**TASK DETAILS**: In this exercise, the entries below are to be transcribed exactly, line by line.

(Records from a collection)

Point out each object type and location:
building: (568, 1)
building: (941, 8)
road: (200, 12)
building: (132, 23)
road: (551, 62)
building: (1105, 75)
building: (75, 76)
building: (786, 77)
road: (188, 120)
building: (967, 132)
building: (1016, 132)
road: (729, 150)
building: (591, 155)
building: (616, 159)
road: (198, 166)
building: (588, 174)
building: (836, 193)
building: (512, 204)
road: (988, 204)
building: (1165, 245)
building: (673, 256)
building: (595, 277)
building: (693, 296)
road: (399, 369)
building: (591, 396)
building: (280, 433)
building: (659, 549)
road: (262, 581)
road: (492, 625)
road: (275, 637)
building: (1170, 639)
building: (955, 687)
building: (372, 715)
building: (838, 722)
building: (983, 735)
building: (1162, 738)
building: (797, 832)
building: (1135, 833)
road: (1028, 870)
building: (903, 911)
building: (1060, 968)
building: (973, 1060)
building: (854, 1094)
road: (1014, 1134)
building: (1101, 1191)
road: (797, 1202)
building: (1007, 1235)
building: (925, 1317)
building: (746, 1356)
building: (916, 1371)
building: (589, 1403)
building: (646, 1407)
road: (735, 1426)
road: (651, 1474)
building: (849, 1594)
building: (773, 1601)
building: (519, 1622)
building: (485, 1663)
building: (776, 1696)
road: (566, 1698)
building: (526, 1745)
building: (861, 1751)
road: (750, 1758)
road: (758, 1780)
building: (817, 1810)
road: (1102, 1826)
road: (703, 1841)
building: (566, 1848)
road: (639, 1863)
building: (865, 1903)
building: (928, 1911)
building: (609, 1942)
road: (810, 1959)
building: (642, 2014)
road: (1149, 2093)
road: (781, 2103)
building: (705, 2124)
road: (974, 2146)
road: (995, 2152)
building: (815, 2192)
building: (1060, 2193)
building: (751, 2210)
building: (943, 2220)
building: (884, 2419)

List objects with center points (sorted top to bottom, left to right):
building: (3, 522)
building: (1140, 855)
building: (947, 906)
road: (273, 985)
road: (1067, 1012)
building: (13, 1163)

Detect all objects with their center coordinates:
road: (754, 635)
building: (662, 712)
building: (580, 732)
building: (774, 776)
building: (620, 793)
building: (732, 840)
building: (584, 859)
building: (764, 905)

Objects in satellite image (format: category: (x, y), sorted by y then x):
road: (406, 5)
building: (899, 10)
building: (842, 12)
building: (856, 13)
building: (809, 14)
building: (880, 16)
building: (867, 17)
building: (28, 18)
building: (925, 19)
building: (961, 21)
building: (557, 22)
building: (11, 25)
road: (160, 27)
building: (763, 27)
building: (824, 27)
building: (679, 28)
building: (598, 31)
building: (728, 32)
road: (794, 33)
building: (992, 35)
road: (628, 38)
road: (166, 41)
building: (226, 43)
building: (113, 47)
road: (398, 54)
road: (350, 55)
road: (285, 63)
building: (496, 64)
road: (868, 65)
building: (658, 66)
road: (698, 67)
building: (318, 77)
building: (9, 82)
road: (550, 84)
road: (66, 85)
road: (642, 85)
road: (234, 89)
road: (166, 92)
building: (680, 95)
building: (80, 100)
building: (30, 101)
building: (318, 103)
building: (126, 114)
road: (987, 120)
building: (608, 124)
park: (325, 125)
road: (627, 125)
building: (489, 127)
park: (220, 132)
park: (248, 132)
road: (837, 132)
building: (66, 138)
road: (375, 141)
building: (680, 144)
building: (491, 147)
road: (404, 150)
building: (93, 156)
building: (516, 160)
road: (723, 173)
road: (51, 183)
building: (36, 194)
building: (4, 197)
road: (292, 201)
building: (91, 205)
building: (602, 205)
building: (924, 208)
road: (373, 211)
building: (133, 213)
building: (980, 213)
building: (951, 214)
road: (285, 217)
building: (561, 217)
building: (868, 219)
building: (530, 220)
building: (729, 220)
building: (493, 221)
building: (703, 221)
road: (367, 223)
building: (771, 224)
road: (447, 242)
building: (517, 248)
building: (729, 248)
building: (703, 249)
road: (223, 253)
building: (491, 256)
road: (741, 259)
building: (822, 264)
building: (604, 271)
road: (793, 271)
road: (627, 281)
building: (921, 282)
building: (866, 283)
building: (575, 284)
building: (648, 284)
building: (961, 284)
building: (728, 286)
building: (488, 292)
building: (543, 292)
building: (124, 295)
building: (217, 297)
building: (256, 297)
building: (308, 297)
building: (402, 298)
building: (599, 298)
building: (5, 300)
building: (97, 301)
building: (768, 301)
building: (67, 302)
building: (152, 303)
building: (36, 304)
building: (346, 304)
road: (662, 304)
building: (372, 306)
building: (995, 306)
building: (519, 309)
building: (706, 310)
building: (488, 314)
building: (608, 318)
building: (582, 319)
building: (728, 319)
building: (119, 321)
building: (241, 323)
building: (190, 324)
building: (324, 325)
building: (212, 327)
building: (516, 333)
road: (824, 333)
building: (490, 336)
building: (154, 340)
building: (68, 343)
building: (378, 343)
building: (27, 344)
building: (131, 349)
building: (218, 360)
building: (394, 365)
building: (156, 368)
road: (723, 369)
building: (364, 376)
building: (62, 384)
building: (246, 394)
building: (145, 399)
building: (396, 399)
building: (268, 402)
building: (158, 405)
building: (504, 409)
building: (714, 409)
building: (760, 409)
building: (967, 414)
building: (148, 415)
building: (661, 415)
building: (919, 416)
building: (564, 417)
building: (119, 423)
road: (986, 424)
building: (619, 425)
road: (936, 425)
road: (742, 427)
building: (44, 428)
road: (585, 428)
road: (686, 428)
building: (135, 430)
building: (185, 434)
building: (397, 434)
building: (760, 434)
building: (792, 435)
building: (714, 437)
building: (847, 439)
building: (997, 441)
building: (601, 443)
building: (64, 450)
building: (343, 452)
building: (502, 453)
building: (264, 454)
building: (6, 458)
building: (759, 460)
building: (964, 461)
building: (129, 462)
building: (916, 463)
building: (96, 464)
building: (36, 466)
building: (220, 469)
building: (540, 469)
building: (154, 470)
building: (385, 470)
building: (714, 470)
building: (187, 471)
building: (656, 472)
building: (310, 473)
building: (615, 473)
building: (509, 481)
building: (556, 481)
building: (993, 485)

**THE COMPLETED TASK**:
Point out each object type and location:
building: (568, 1)
building: (941, 8)
road: (200, 12)
building: (132, 23)
road: (551, 62)
building: (1105, 75)
building: (75, 76)
building: (786, 77)
road: (188, 120)
building: (967, 132)
building: (1016, 132)
road: (729, 150)
building: (591, 155)
building: (616, 159)
road: (198, 166)
building: (588, 174)
building: (836, 193)
building: (512, 204)
road: (988, 204)
building: (1165, 245)
building: (673, 256)
building: (595, 277)
building: (693, 296)
road: (399, 369)
building: (591, 396)
building: (280, 433)
building: (659, 549)
road: (262, 581)
road: (492, 625)
road: (275, 637)
building: (1170, 639)
building: (955, 687)
building: (372, 715)
building: (838, 722)
building: (983, 735)
building: (1162, 738)
building: (797, 832)
building: (1135, 833)
road: (1028, 870)
building: (903, 911)
building: (1060, 968)
building: (973, 1060)
building: (854, 1094)
road: (1014, 1134)
building: (1101, 1191)
road: (797, 1202)
building: (1007, 1235)
building: (925, 1317)
building: (746, 1356)
building: (916, 1371)
building: (589, 1403)
building: (646, 1407)
road: (735, 1426)
road: (651, 1474)
building: (849, 1594)
building: (773, 1601)
building: (519, 1622)
building: (485, 1663)
building: (776, 1696)
road: (566, 1698)
building: (526, 1745)
building: (861, 1751)
road: (750, 1758)
road: (758, 1780)
building: (817, 1810)
road: (1102, 1826)
road: (703, 1841)
building: (566, 1848)
road: (639, 1863)
building: (865, 1903)
building: (928, 1911)
building: (609, 1942)
road: (810, 1959)
building: (642, 2014)
road: (1149, 2093)
road: (781, 2103)
building: (705, 2124)
road: (974, 2146)
road: (995, 2152)
building: (815, 2192)
building: (1060, 2193)
building: (751, 2210)
building: (943, 2220)
building: (884, 2419)

List objects with center points (sorted top to bottom, left to right):
building: (3, 522)
building: (1140, 855)
building: (947, 906)
road: (273, 985)
road: (1067, 1012)
building: (13, 1163)

Detect all objects with their center coordinates:
road: (754, 635)
building: (662, 712)
building: (580, 732)
building: (774, 776)
building: (620, 793)
building: (732, 840)
building: (584, 859)
building: (764, 905)

Objects in satellite image (format: category: (x, y), sorted by y then x):
road: (406, 5)
building: (899, 10)
building: (842, 12)
building: (856, 13)
building: (809, 14)
building: (880, 16)
building: (867, 17)
building: (28, 18)
building: (925, 19)
building: (961, 21)
building: (557, 22)
building: (11, 25)
road: (160, 27)
building: (763, 27)
building: (824, 27)
building: (679, 28)
building: (598, 31)
building: (728, 32)
road: (794, 33)
building: (992, 35)
road: (628, 38)
road: (166, 41)
building: (226, 43)
building: (113, 47)
road: (398, 54)
road: (350, 55)
road: (285, 63)
building: (496, 64)
road: (868, 65)
building: (658, 66)
road: (698, 67)
building: (318, 77)
building: (9, 82)
road: (550, 84)
road: (66, 85)
road: (642, 85)
road: (234, 89)
road: (166, 92)
building: (680, 95)
building: (80, 100)
building: (30, 101)
building: (318, 103)
building: (126, 114)
road: (987, 120)
building: (608, 124)
park: (325, 125)
road: (627, 125)
building: (489, 127)
park: (220, 132)
park: (248, 132)
road: (837, 132)
building: (66, 138)
road: (375, 141)
building: (680, 144)
building: (491, 147)
road: (404, 150)
building: (93, 156)
building: (516, 160)
road: (723, 173)
road: (51, 183)
building: (36, 194)
building: (4, 197)
road: (292, 201)
building: (91, 205)
building: (602, 205)
building: (924, 208)
road: (373, 211)
building: (133, 213)
building: (980, 213)
building: (951, 214)
road: (285, 217)
building: (561, 217)
building: (868, 219)
building: (530, 220)
building: (729, 220)
building: (493, 221)
building: (703, 221)
road: (367, 223)
building: (771, 224)
road: (447, 242)
building: (517, 248)
building: (729, 248)
building: (703, 249)
road: (223, 253)
building: (491, 256)
road: (741, 259)
building: (822, 264)
building: (604, 271)
road: (793, 271)
road: (627, 281)
building: (921, 282)
building: (866, 283)
building: (575, 284)
building: (648, 284)
building: (961, 284)
building: (728, 286)
building: (488, 292)
building: (543, 292)
building: (124, 295)
building: (217, 297)
building: (256, 297)
building: (308, 297)
building: (402, 298)
building: (599, 298)
building: (5, 300)
building: (97, 301)
building: (768, 301)
building: (67, 302)
building: (152, 303)
building: (36, 304)
building: (346, 304)
road: (662, 304)
building: (372, 306)
building: (995, 306)
building: (519, 309)
building: (706, 310)
building: (488, 314)
building: (608, 318)
building: (582, 319)
building: (728, 319)
building: (119, 321)
building: (241, 323)
building: (190, 324)
building: (324, 325)
building: (212, 327)
building: (516, 333)
road: (824, 333)
building: (490, 336)
building: (154, 340)
building: (68, 343)
building: (378, 343)
building: (27, 344)
building: (131, 349)
building: (218, 360)
building: (394, 365)
building: (156, 368)
road: (723, 369)
building: (364, 376)
building: (62, 384)
building: (246, 394)
building: (145, 399)
building: (396, 399)
building: (268, 402)
building: (158, 405)
building: (504, 409)
building: (714, 409)
building: (760, 409)
building: (967, 414)
building: (148, 415)
building: (661, 415)
building: (919, 416)
building: (564, 417)
building: (119, 423)
road: (986, 424)
building: (619, 425)
road: (936, 425)
road: (742, 427)
building: (44, 428)
road: (585, 428)
road: (686, 428)
building: (135, 430)
building: (185, 434)
building: (397, 434)
building: (760, 434)
building: (792, 435)
building: (714, 437)
building: (847, 439)
building: (997, 441)
building: (601, 443)
building: (64, 450)
building: (343, 452)
building: (502, 453)
building: (264, 454)
building: (6, 458)
building: (759, 460)
building: (964, 461)
building: (129, 462)
building: (916, 463)
building: (96, 464)
building: (36, 466)
building: (220, 469)
building: (540, 469)
building: (154, 470)
building: (385, 470)
building: (714, 470)
building: (187, 471)
building: (656, 472)
building: (310, 473)
building: (615, 473)
building: (509, 481)
building: (556, 481)
building: (993, 485)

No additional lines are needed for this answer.